If a record below holds a picture, leave the picture out and copy the rest exactly.
** Data excerpts follows **
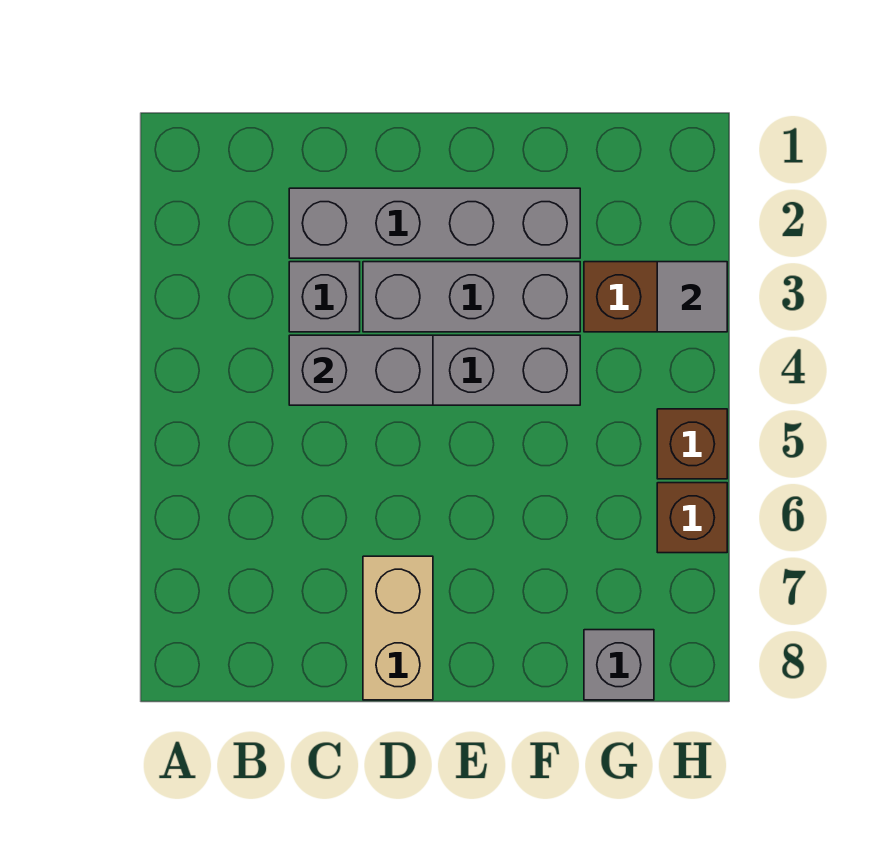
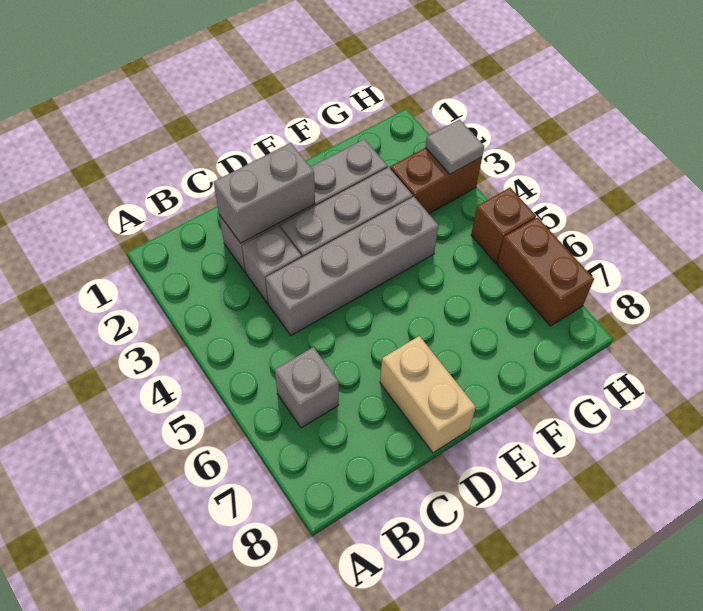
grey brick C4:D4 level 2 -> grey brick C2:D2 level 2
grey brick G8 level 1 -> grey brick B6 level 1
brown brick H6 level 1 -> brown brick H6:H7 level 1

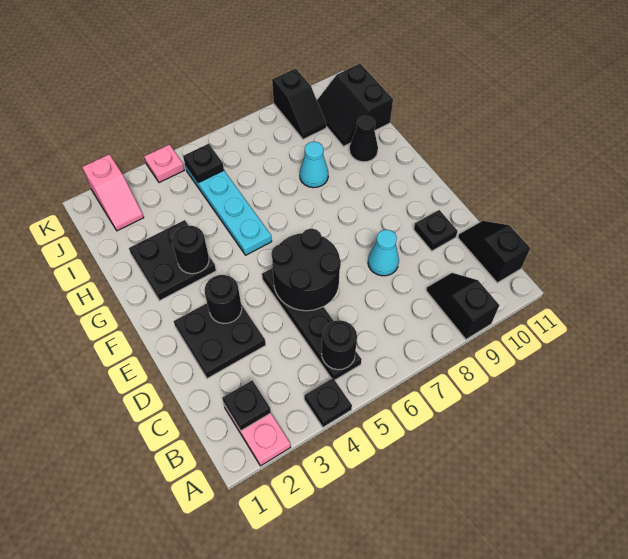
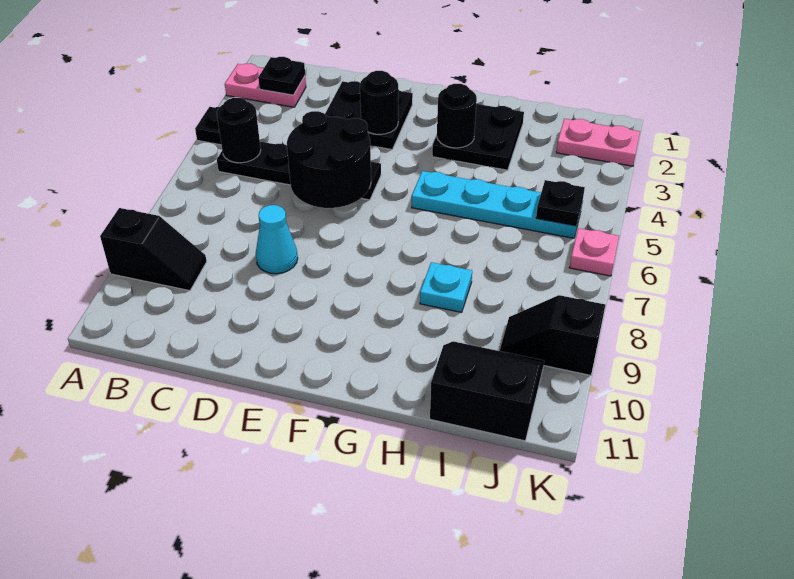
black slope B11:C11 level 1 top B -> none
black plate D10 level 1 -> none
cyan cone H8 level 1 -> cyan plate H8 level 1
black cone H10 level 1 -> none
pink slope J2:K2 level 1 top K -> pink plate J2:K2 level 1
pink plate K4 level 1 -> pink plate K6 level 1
** End of Data excerpts **
- **Answer box**:
grey brick C4:D4 level 2 -> grey brick C2:D2 level 2
grey brick G8 level 1 -> grey brick B6 level 1
brown brick H6 level 1 -> brown brick H6:H7 level 1

black slope B11:C11 level 1 top B -> none
black plate D10 level 1 -> none
cyan cone H8 level 1 -> cyan plate H8 level 1
black cone H10 level 1 -> none
pink slope J2:K2 level 1 top K -> pink plate J2:K2 level 1
pink plate K4 level 1 -> pink plate K6 level 1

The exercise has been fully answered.